» EXERCISE DATA
= Beginning of Section =

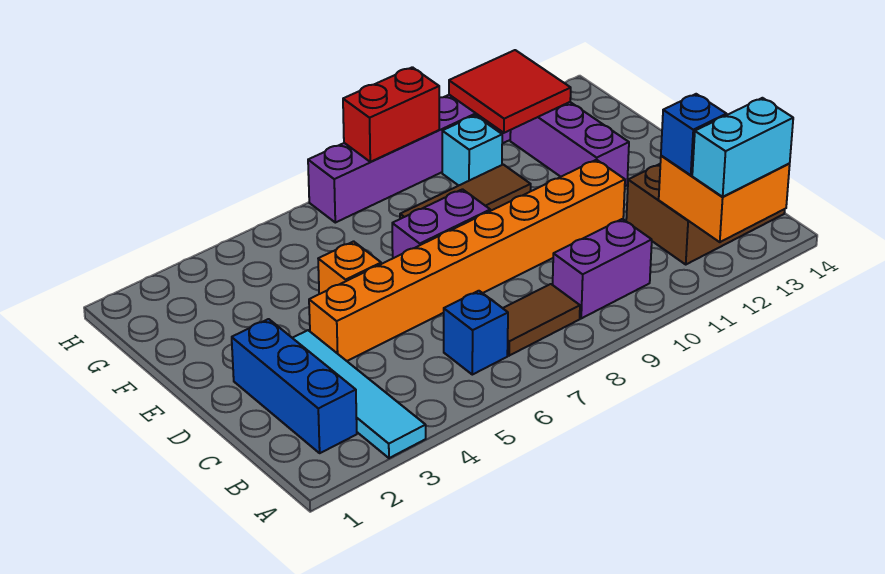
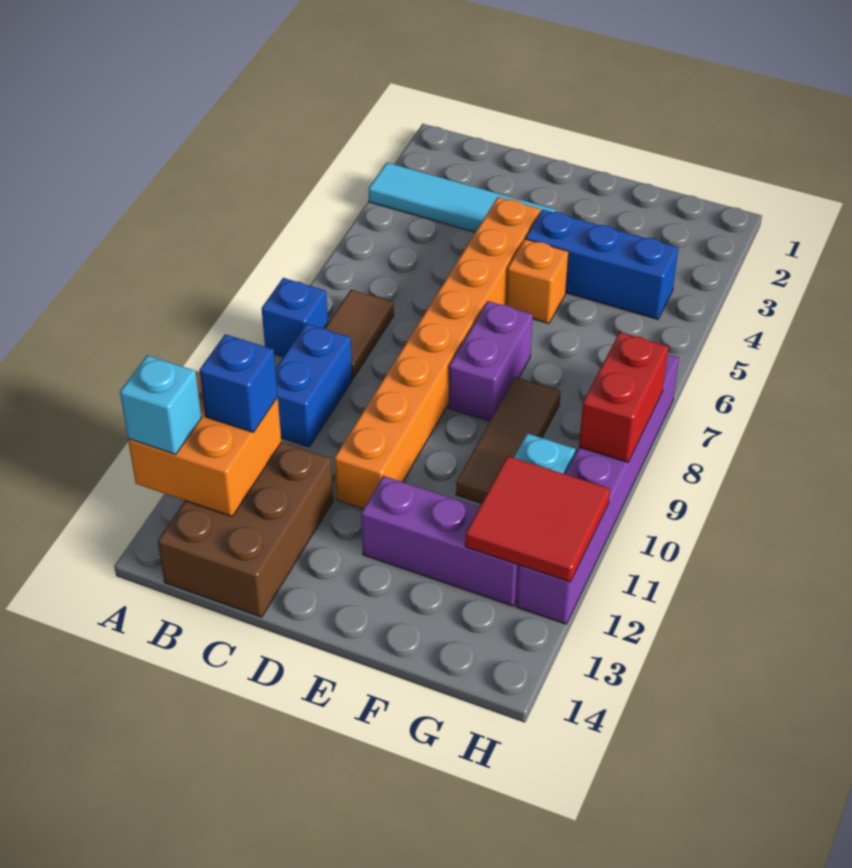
cyan brick A12:A13 level 3 -> cyan brick A13 level 3
blue brick B2:D2 level 1 -> blue brick E4:G4 level 1
blue brick B6 level 1 -> blue brick A8 level 1
purple brick B9:B10 level 1 -> blue brick B9:B10 level 1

= End of Section =

Please give back the material above exactly as written, pictures omitted.

cyan brick A12:A13 level 3 -> cyan brick A13 level 3
blue brick B2:D2 level 1 -> blue brick E4:G4 level 1
blue brick B6 level 1 -> blue brick A8 level 1
purple brick B9:B10 level 1 -> blue brick B9:B10 level 1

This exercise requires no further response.